Description of the task: Rewrite everything in the listing from the line containing "Return (x, y) for each given word" down to its end, replacing "center point" with "midpoint" and keeping all else unchanged. Give back only those lines, and leave the pictures out.

##### Supplied material

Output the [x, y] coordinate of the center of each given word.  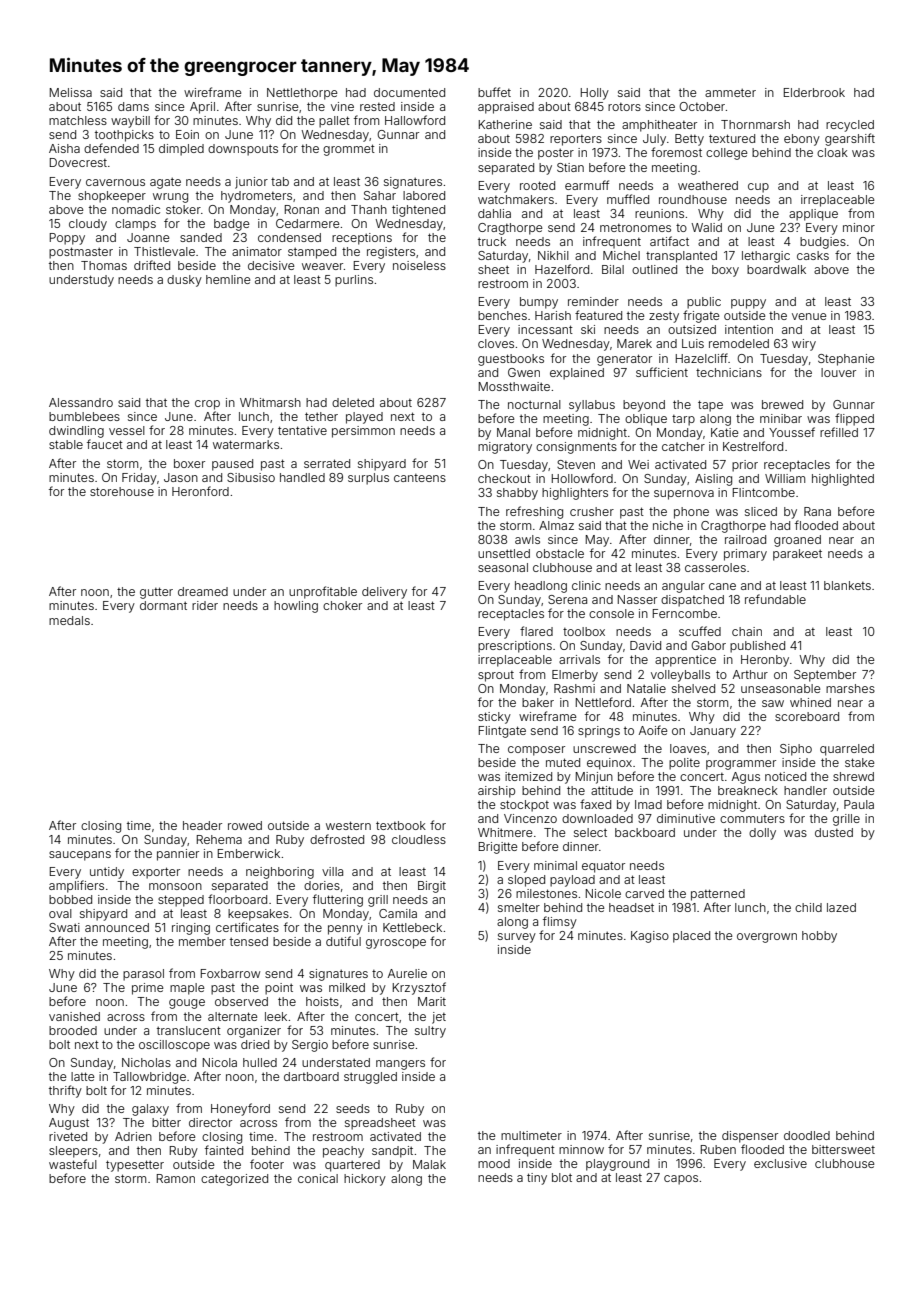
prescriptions [515, 647]
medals [69, 620]
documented [409, 92]
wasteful [73, 1164]
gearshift [850, 139]
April [202, 108]
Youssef [792, 432]
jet [439, 1018]
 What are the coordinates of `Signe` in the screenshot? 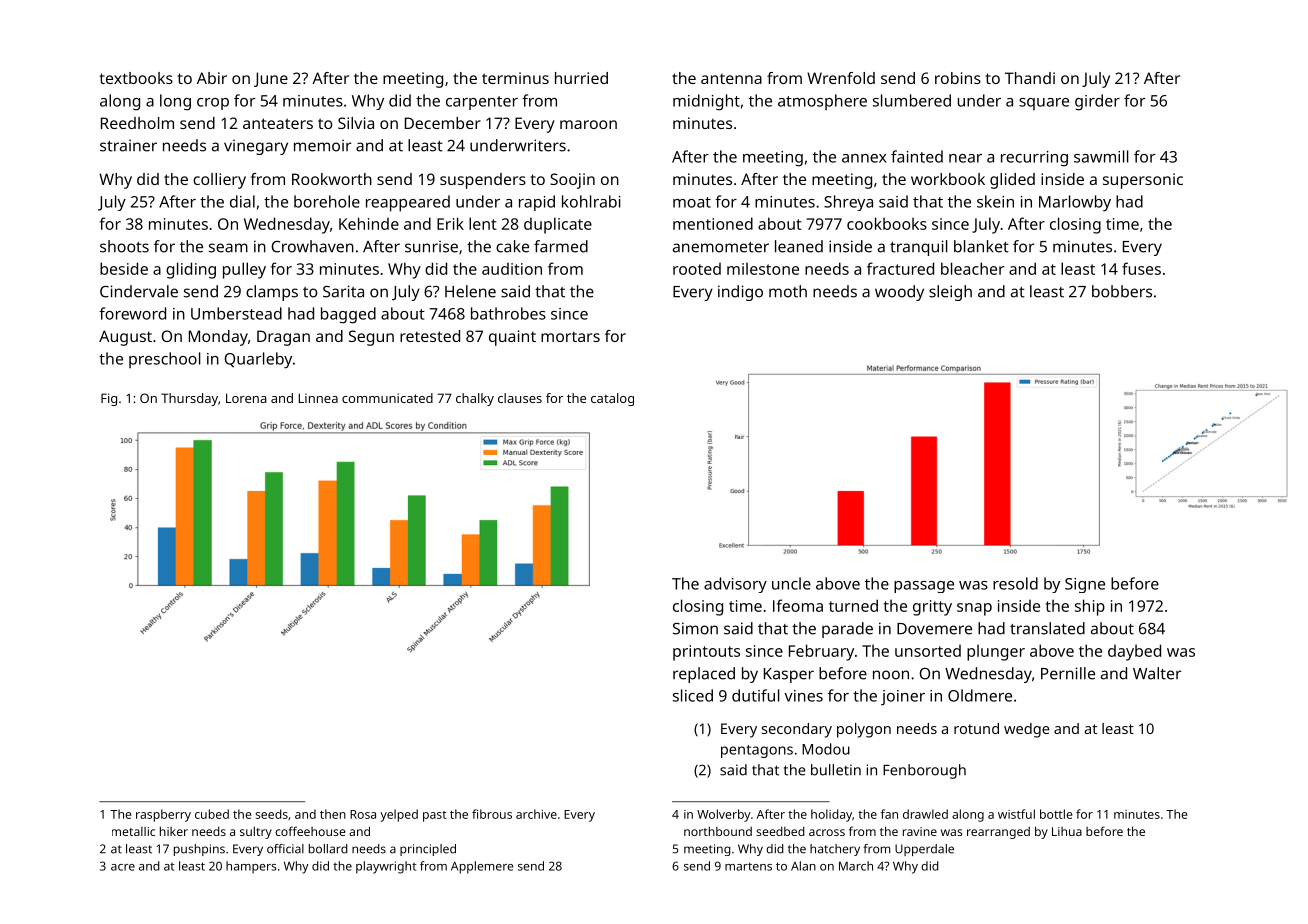 It's located at (1085, 585).
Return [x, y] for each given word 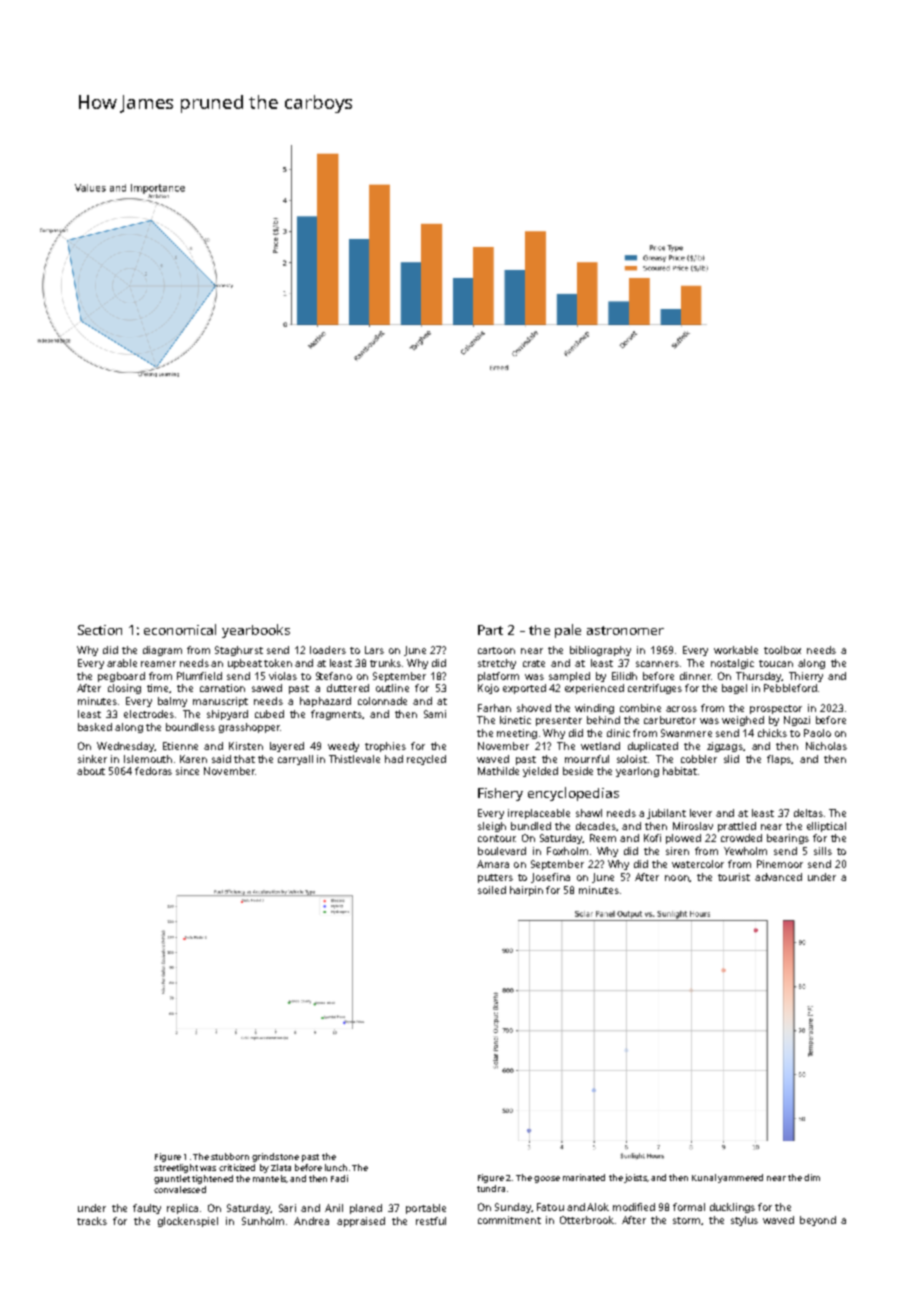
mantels [269, 1178]
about [91, 771]
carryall [295, 760]
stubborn [230, 1156]
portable [426, 1209]
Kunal [704, 1177]
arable [122, 663]
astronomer [625, 630]
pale [568, 631]
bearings [788, 839]
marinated [584, 1177]
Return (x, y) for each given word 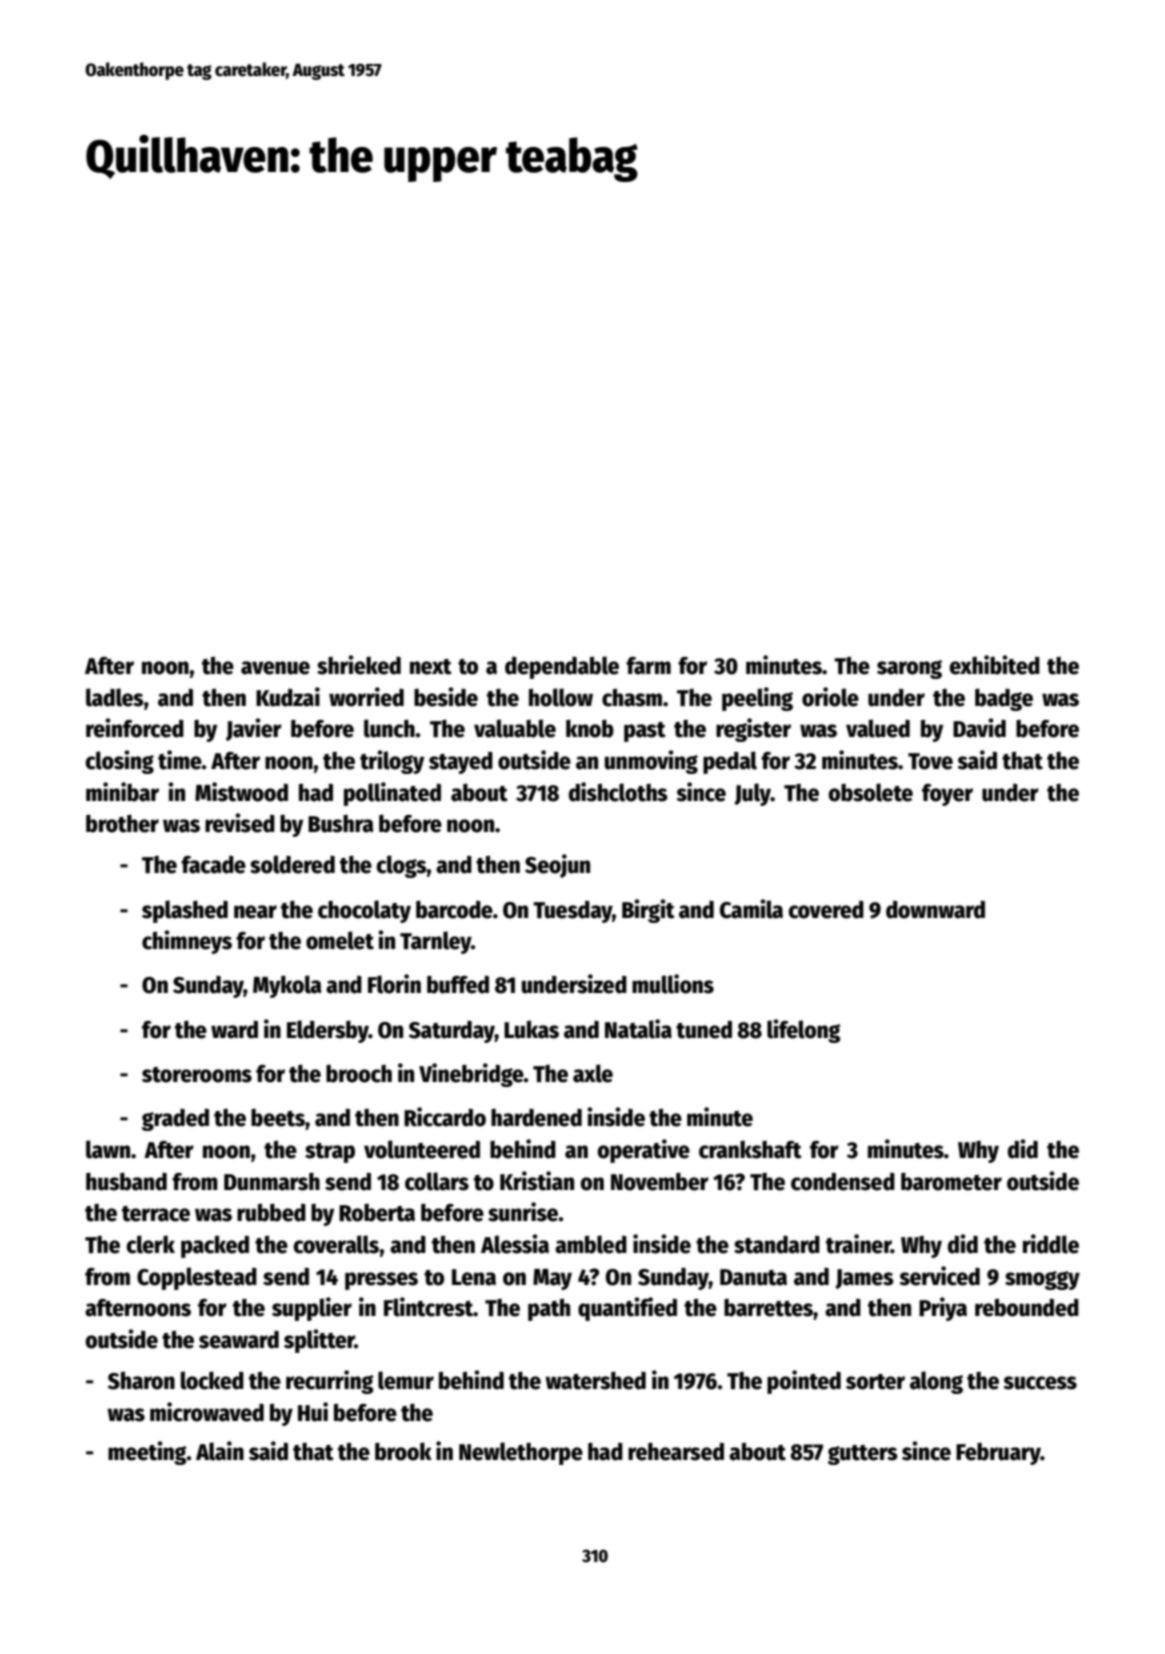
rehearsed (676, 1451)
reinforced (135, 728)
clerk (151, 1244)
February (998, 1454)
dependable (562, 667)
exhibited (995, 665)
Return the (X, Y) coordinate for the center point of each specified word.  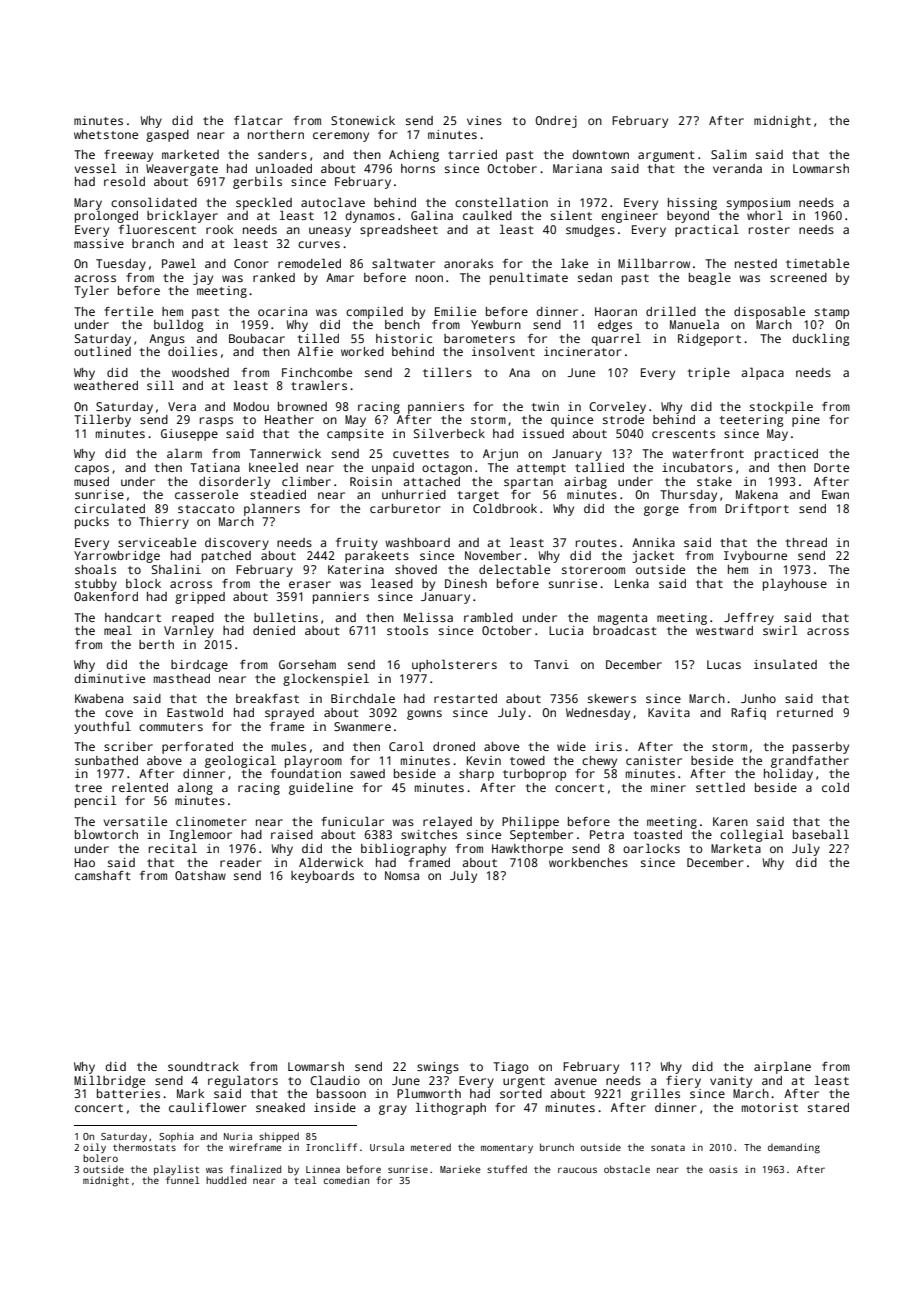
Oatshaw (200, 875)
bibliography (403, 849)
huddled (226, 1180)
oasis (723, 1169)
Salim (729, 154)
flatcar (258, 120)
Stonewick (363, 120)
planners (272, 509)
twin (545, 406)
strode (623, 419)
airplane (782, 1067)
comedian (346, 1180)
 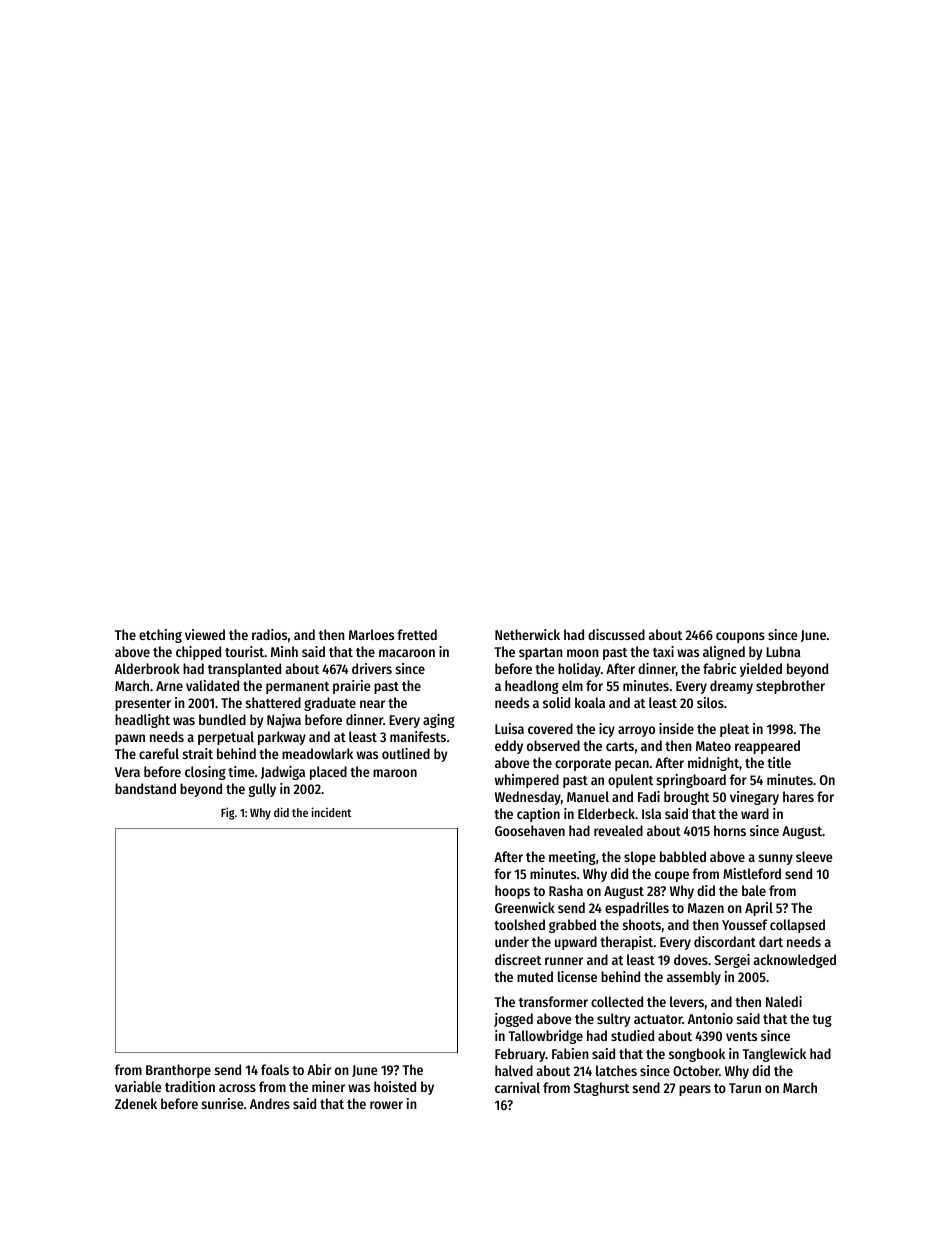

##########

Complete response:
Return (x, y) for each given word 
rehearsed (676, 1451)
reinforced (135, 728)
clerk (151, 1244)
February (998, 1454)
dependable (562, 667)
exhibited (995, 665)
Return the (X, Y) coordinate for the midpoint of each specified word.  
Oatshaw (200, 875)
bibliography (403, 849)
huddled (226, 1180)
oasis (723, 1169)
Salim (729, 154)
flatcar (258, 120)
Stonewick (363, 120)
planners (272, 509)
twin (545, 406)
strode (623, 419)
airplane (782, 1067)
comedian (346, 1180)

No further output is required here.